Copy the entries from the start through the line containing "Determine the (X, Y)", swapping "center" for "midpoint" and leaving everything else unchanged. Omit the pictures.

-- Begin EXERCISE MATERIAL --

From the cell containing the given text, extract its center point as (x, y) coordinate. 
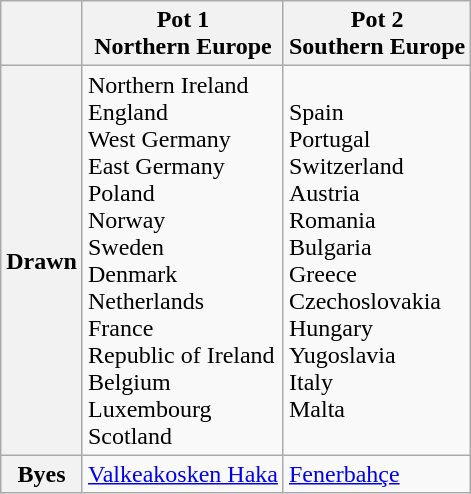
Valkeakosken Haka (182, 474)
Pot 2Southern Europe (376, 34)
Drawn (42, 260)
SpainPortugalSwitzerlandAustriaRomaniaBulgariaGreeceCzechoslovakiaHungaryYugoslaviaItalyMalta (376, 260)
Northern IrelandEnglandWest GermanyEast GermanyPolandNorwaySwedenDenmarkNetherlandsFranceRepublic of IrelandBelgiumLuxembourgScotland (182, 260)
Fenerbahçe (376, 474)
Byes (42, 474)
Pot 1Northern Europe (182, 34)
Search for the cell housing the specified text and yield its (X, Y) center coordinate. 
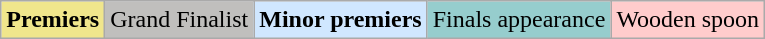
Finals appearance (519, 20)
Grand Finalist (180, 20)
Premiers (53, 20)
Minor premiers (340, 20)
Wooden spoon (688, 20)
Determine the (X, Y) coordinate at the center of the cell enclosing the given text.  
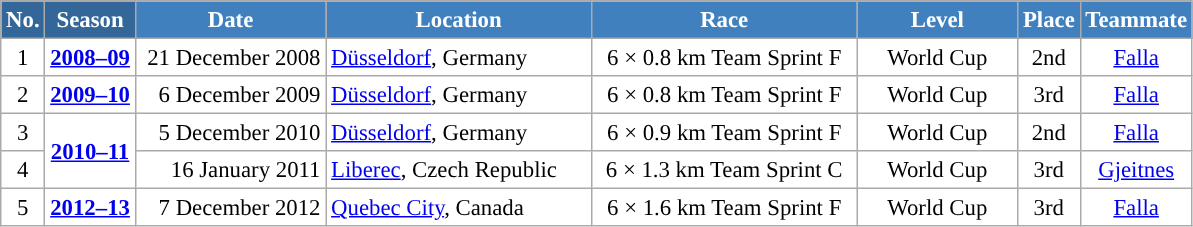
2008–09 (90, 58)
5 December 2010 (230, 133)
7 December 2012 (230, 208)
6 × 0.9 km Team Sprint F (724, 133)
4 (23, 170)
Quebec City, Canada (459, 208)
6 December 2009 (230, 95)
6 × 1.3 km Team Sprint C (724, 170)
2012–13 (90, 208)
Liberec, Czech Republic (459, 170)
1 (23, 58)
2009–10 (90, 95)
Place (1049, 20)
2 (23, 95)
Season (90, 20)
Date (230, 20)
16 January 2011 (230, 170)
3 (23, 133)
21 December 2008 (230, 58)
Teammate (1136, 20)
No. (23, 20)
6 × 1.6 km Team Sprint F (724, 208)
Gjeitnes (1136, 170)
2010–11 (90, 152)
5 (23, 208)
Location (459, 20)
Race (724, 20)
Level (938, 20)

-- End EXERCISE MATERIAL --

FULL SOLUTION -
From the cell containing the given text, extract its midpoint point as (x, y) coordinate. 
Valkeakosken Haka (182, 474)
Pot 2Southern Europe (376, 34)
Drawn (42, 260)
SpainPortugalSwitzerlandAustriaRomaniaBulgariaGreeceCzechoslovakiaHungaryYugoslaviaItalyMalta (376, 260)
Northern IrelandEnglandWest GermanyEast GermanyPolandNorwaySwedenDenmarkNetherlandsFranceRepublic of IrelandBelgiumLuxembourgScotland (182, 260)
Fenerbahçe (376, 474)
Byes (42, 474)
Pot 1Northern Europe (182, 34)
Search for the cell housing the specified text and yield its (X, Y) midpoint coordinate. 
Finals appearance (519, 20)
Grand Finalist (180, 20)
Premiers (53, 20)
Minor premiers (340, 20)
Wooden spoon (688, 20)
Determine the (X, Y) coordinate at the midpoint of the cell enclosing the given text.  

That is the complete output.